> _WHAT IS BEING ASKED_:
Return every line in the entries below that contains the word "kern". Case counts.

> _DATASET ROWS_:
--------------------------------

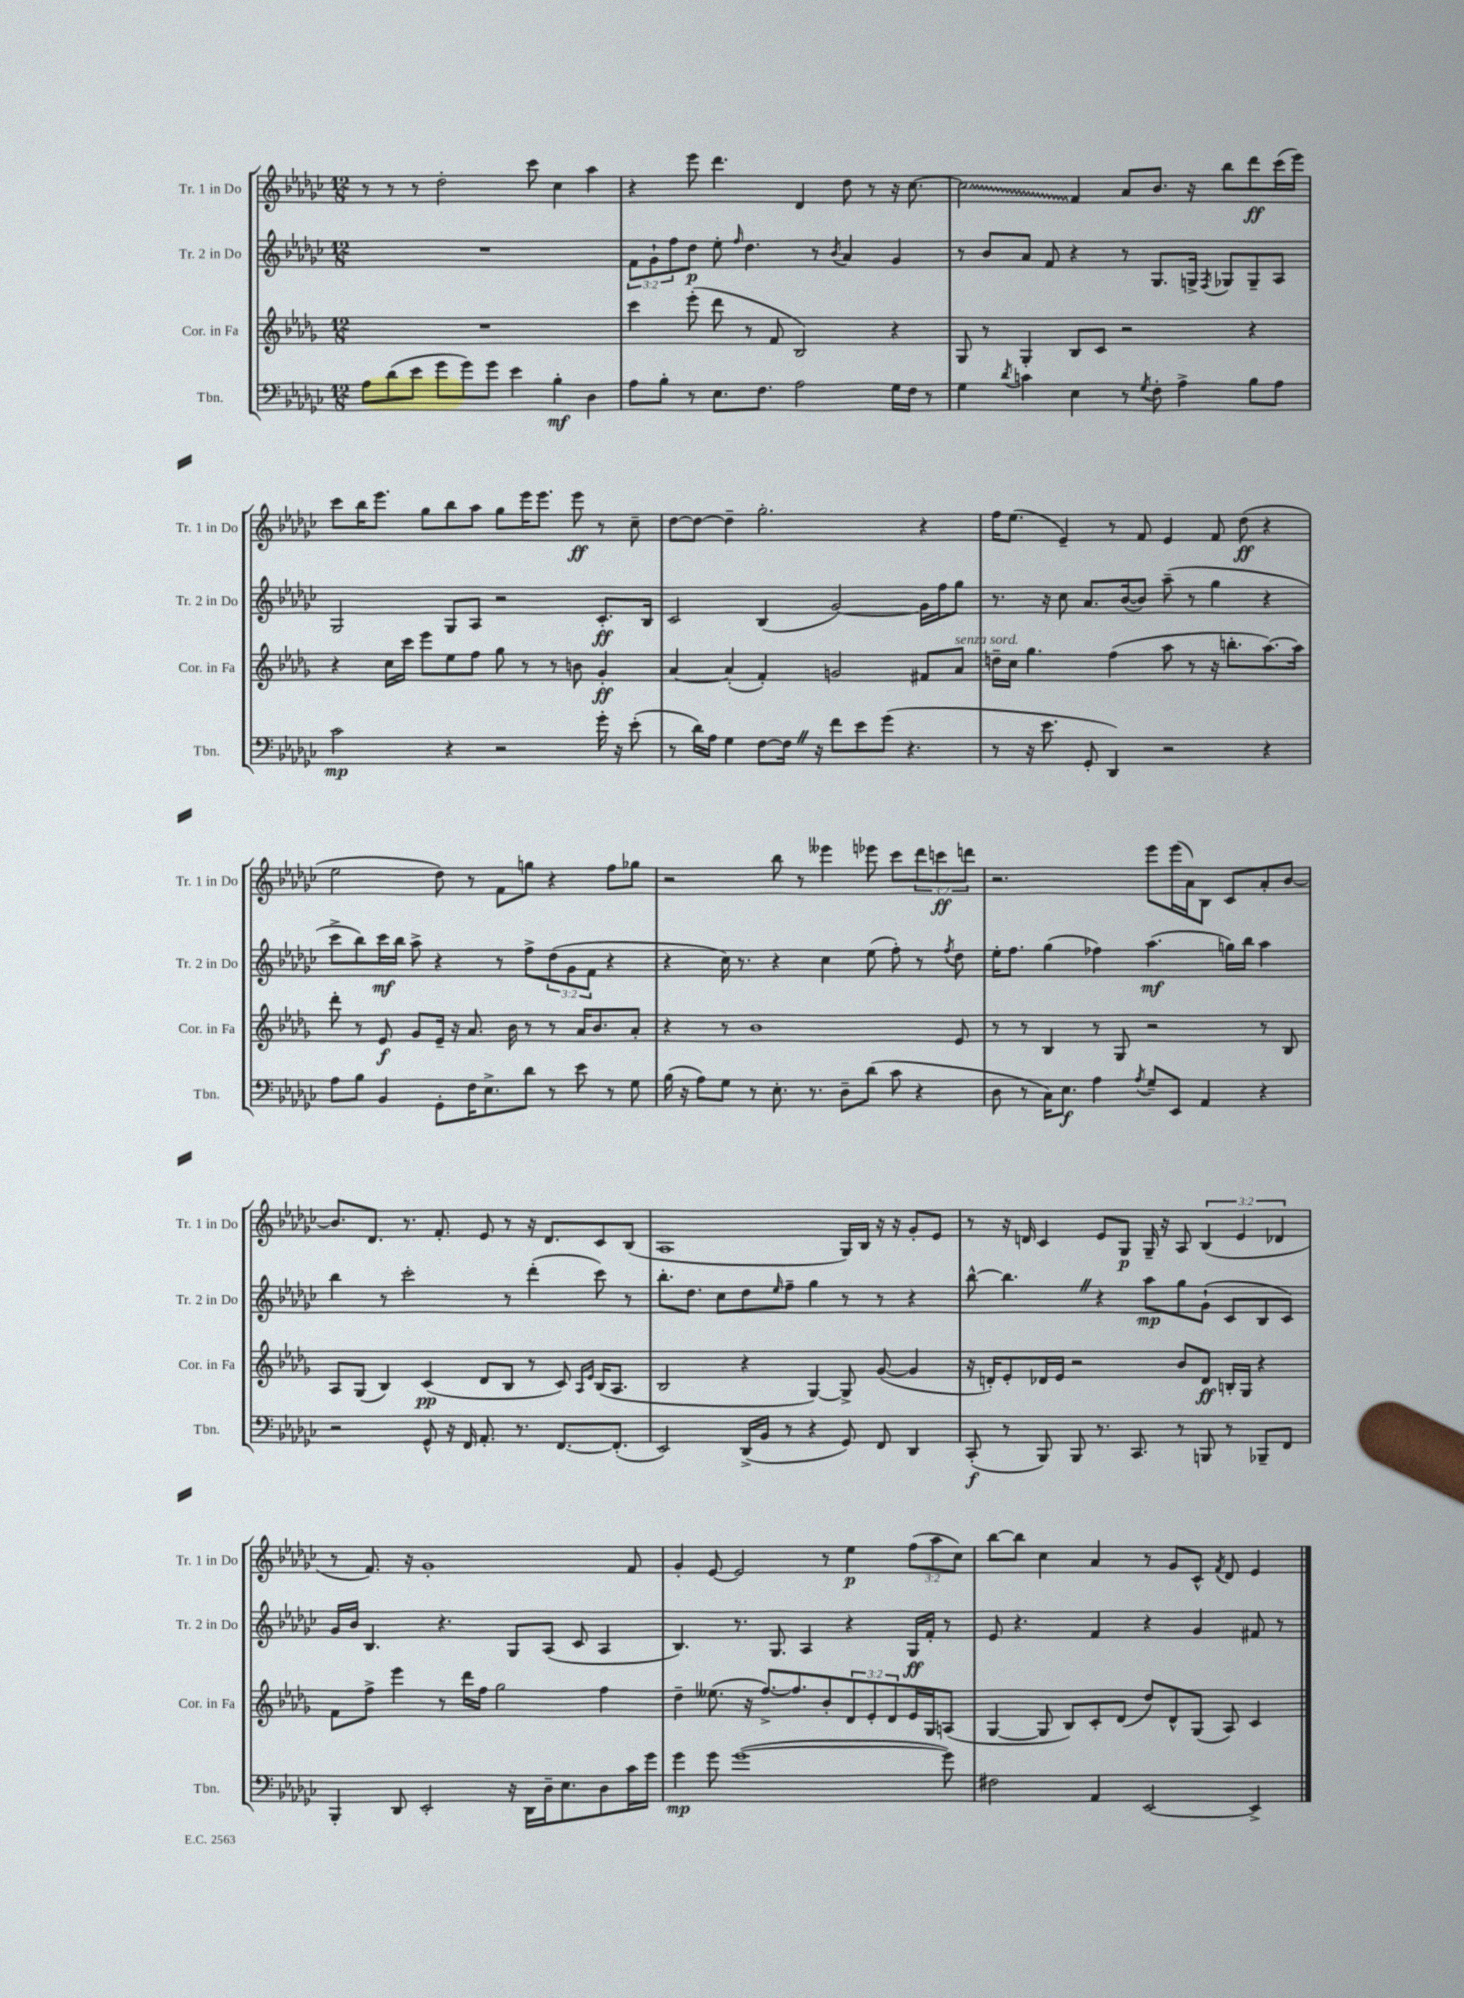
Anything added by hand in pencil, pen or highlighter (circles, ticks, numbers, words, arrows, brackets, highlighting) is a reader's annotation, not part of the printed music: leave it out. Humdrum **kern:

**kern	**kern	**kern	**kern
*staff4	*staff3	*staff2	*staff1
*clefF4	*clefG2	*clefG2	*clefG2
*k[b-e-a-d-g-c-]	*k[b-e-a-d-g-]	*k[b-e-a-d-g-c-]	*k[b-e-a-d-g-c-]
*M12/8	*M12/8	*M12/8	*M12/8
8A-\L	1.r	1.r	8r
(8d-\	.	.	8r
8e-\J	.	.	8r
8g-\L	.	.	2dd-'\
8g-\)	.	.	.
8g-\J	.	.	.
4e-\	.	.	.
.	.	.	8ccc-\
4B-'\	.	.	4cc-\
4D-\	.	.	4aa-\
=	=	=	=
8A-\L	4ccc\	12f\L	4r
.	.	12g-`\	.
8B-'\J	.	.	.
.	.	12ff\	.
8r	(8eee-'\	8dd-\J	8eee-\
8.E-\L	8ddd-\	8ee-'\	4.ddd-\
.	.	16qqff/	.
.	8r	4.dd-\	.
8.F\J	.	.	.
.	8f/	.	.
2A-\	2B-/)	.	4d-/
.	.	8r	.
.	.	8qb-/	.
.	.	4a-/	8dd-\
.	.	.	8r
16G-\LL	4r	4g-/	16r
16F\JJ	.	.	[8.cc-\
8r	.	.	.
=	=	=	=
4G-\	8G-/	8r	2cc-\]
.	8r	8b-/L	.
8qd-/	.	.	.
4c\	4G-'/	8a-/J	.
.	.	8f/	.
4E-\	8B-/L	4r	4f/
.	8c/J	.	.
8r	2r	8r	8a-/L
8qG-/	.	.	.
8F'\	.	8.G-/L	8.b-/J
4A-^\	.	.	.
.	.	16G^/Jk	16r
.	.	8qF/	.
.	.	8G-/L	8bb-\L
8B-\L	4r	8G-~/	8ddd-\
8A-\J	.	8A-/J	(16ccc-\L
.	.	.	16eee-\JJ)
=	=	=	=
2c-\	4r	2G-/	8ccc-\L
.	.	.	16bb-\K
.	.	.	8.eee-\J
.	16cc\LL	.	.
.	16ccc\JJ	.	.
.	8eee-\L	.	8gg-\L
4r	8ee-\	8G-/L	8bb-\
.	8ff\J	8A-/J	8aa-\J
2r	8gg-\	2r	8gg-\L
.	8r	.	16eee-\K
.	.	.	8.eee-\J
.	8r	.	.
.	8b\	.	8eee-\
16g-'\	4g-'/	8.c-'/L	8r
16r	.	.	.
(8e-'\	.	.	8cc-~\
.	.	16B-/Jk	.
=	=	=	=
8r	[4a-/	2c-/	[8dd-\L
16d-\LL)	.	.	8dd-\_J
16A-\JJ	.	.	.
4G-\	(4a-'/]	.	4dd-~\]
[8F\L	4f'/)	(4B-/	2.gg-'\
16F\]Jk	.	.	.
16r	.	.	.
8f\L	2g/	[2g-/)	.
8e-\	.	.	.
(8g-\J	.	.	.
4.r	.	.	.
.	8f#/L	16g-\]LL	4r
.	.	16ff\J	.
.	8a-/J	8gg-\J	.
=	=	=	=
8r	16dd~\LL	8.r	16ff\LK
.	16cc\JJ	.	(8.ee-\J
16r	4.gg-\	.	.
8.e-\	.	16r	.
.	.	8cc-\	4e-~/)
8GG-'/	.	8.a-/L	.
4DD-/)	(4ff\	.	8r
.	.	([16b-/k	.
.	.	8b-/]J)	8f/
2r	8aa-\	(8aa-~\	4e-/
.	8r	8r	.
.	16r	4gg-\	8f/
.	8.bb'\L	.	.
.	.	.	(8dd-\
4r	[8.aa-\)	4r	4r
.	16aa-\]Jk	.	.
=	=	=	=
8A-\L	8ddd-'\	8ccc-^\L	2ee-\
8B-\J	8r	8bb-\)	.
4BB-/	8e-/	16ccc-\L	.
.	.	16bb-\JJ	.
.	8g-/L	8aa-^\	.
8GG-'\L	16e-~/Jk	4r	8dd-\)
.	16r	.	.
16F\K	8.a-/	.	8r
8.E-^\	.	.	.
.	.	8r	8f\L
.	16b-\	.	.
8d-\J	8r	8ff^\L	8gg\J
8r	8r	(12dd-\	4r
.	.	12g-\	.
8e-\	16a-/LK	.	.
.	.	12f\J	.
.	8.b-/	.	.
8r	.	4r	8ff\L
8G-\	8a-'/J	.	8gg-\J
=	=	=	=
(16B-\	4r	4r	2r
16r	.	.	.
8A-\L)	.	.	.
8G-\J	8r	16cc-\)	.
.	.	8.r	.
8r	1b-	.	.
8.E-'\	.	4r	8bb-\
.	.	.	8r
8.r	.	.	.
.	.	4cc-\	4eee--\
8D-~\L	.	.	.
(8d-\J	.	(8ee-\	8eee-\
8c-\	.	8ff'\)	8ccc-\L
4r	.	8r	12ddd-\
.	.	.	12ccc\
.	.	8qff/	.
.	8e-/	8dd-\	.
.	.	.	12ddd\J
=	=	=	=
8D-\	8r	16ee-'\LK	2.r
.	.	8.ff\J	.
8r	8r	.	.
16C-\LK)	4B-/	(4gg-\	.
8.E-\J	.	.	.
4A-\	8r	4ff-\)	.
.	8G-/	.	.
8qA-/	.	.	.
8G-~/L	2r	(4.aa-\	8eee-\L
8EE-/J	.	.	(16eee-\L
.	.	.	16a-\J)
4AA-/	.	.	8B-\J
.	.	16gg\LL)	8c-/L
.	.	16bb-\JJ	.
4r	8r	4aa-\	8a-'/
.	8B-/	.	[8b-/J
=	=	=	=
2r	8A-/L	4bb-\	8.b-/]L
.	(8G-/J	.	.
.	.	.	8.d-/J
.	4B-/)	8r	.
.	.	2ccc-'\	8.r
8GG-^^/	(4c/	.	.
.	.	.	8.f'/
16r	.	.	.
16FF/	.	.	.
8.AA-'/	8d-/L	.	8e-/
.	8B-/J	8r	8r
8.r	.	.	.
.	8r	(4ddd-'\	16r
.	.	.	8.d-/L
[8.FF/L	8c/)	.	.
.	16qqA-/LL	.	.
.	16qqe-/JJ	.	.
.	(16B-/LK	8ccc-\)	8c-/
(8.FF'/]J	8.A-/J	.	.
.	.	8r	(8B-/J
=	=	=	=
2EE-/)	2B-/	8.bb-'\L	1A-
.	.	8.dd-\J	.
.	.	8cc-\L	.
(16DD-^/LL	4r	8dd-\	.
16BB-/JJ	.	.	.
.	.	16qqee-/	.
8r	.	8ff~\J	.
4r	[4G-/)	4gg-\	.
8GG-/)	8G-^/]	8r	16G-/LL)
.	.	.	16B-/JJ
8FF/	([8g-/	8r	16r
.	.	.	16r
4DD-/	4g-/]	4r	8g-'/L
.	.	.	8e-/J
=	=	=	=
(8CC-'/	16r	[8bb-^^\	8r
.	16d'/LK)	.	.
8r	8e-'/	4.bb-\]	16r
.	.	.	16d/
8BBB-/)	16d-/L	.	4c-/
.	16e-/JJ	.	.
8BBB-/	2r	.	.
8.r	.	4r	8e-/L
.	.	.	8G-/J
8.CC-/	.	.	.
.	.	8aa-\L	16G-~/
.	.	.	16r
8r	8b-/L	8gg-\	8A-/
8BBB/	8d-/J	(8g-`\J	(6B-/
8r	16B'/LL	8c-/L	.
.	.	.	6e-/
.	16G-/JJ	.	.
8BBB-~/L	4r	8B-/	.
.	.	.	6d-/
8FF/J	.	8c-/J)	.
=	=	=	=
4BBB-'/	8f\L	16g-/LL	8r
.	.	16b-/JJ	.
.	8ff^\J	4.B-/	8.f/)
8DD-/	4eee-\	.	.
.	.	.	16r
2EE-'/	.	.	1g-'
.	8r	4.r	.
.	16ddd-\LL	.	.
.	16ff\JJ	.	.
.	2gg-\	.	.
16r	.	8G-/L	.
16DD-\LL	.	.	.
16D-~\J	.	(8A-/J	.
8.E-\	.	.	.
.	.	8c-/	.
8D-\	4ff\	4A-/	.
16c-\L	.	.	8f/
16g-\JJ	.	.	.
=	=	=	=
4g-\	4dd-~\	4.B-/)	4g-'/
8g-\	(8.ee--\	.	[8e-/
([1g-	.	8.r	2e-/]
.	16r	.	.
.	[8.ff^/L)	.	.
.	.	8.G-/	.
.	8.ff/]	.	.
.	.	4A-/	.
.	8b-'/	.	8r
.	12d-/	4r	4ee-\
.	12e-'/	.	.
.	12d-/	.	.
.	16e-/L	16G-/LL	(12ff\L
.	16G-/J	16f'/JJ	.
.	.	.	12aa-\
8g-\])	(8A/J	8r	.
.	.	.	12cc-\J)
=	=	=	=
2F#\	[4G-/	8e-/	[8bb-\L
.	.	4.r	8bb-\]J
.	8G-/]	.	4cc-\
.	8B-/L)	.	.
4AA-/	8c'/	4f/	4a-/
.	(8d-/J	.	.
[2EE-/	8dd-/L)	4r	8r
.	8d-^^/	.	8g-/L
.	(8G-/J	4g-/	8c-^^/J
.	.	.	8qf/
.	8A-/)	.	8d-/
4EE-^/]	4c/	8f#/	4e-/
.	.	8r	.
==	==	==	==
*-	*-	*-	*-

--------------------------------

> _COMPLETED TASK_:
Anything added by hand in pencil, pen or highlighter (circles, ticks, numbers, words, arrows, brackets, highlighting) is a reader's annotation, not part of the printed music: leave it out. Humdrum **kern:
**kern	**kern	**kern	**kern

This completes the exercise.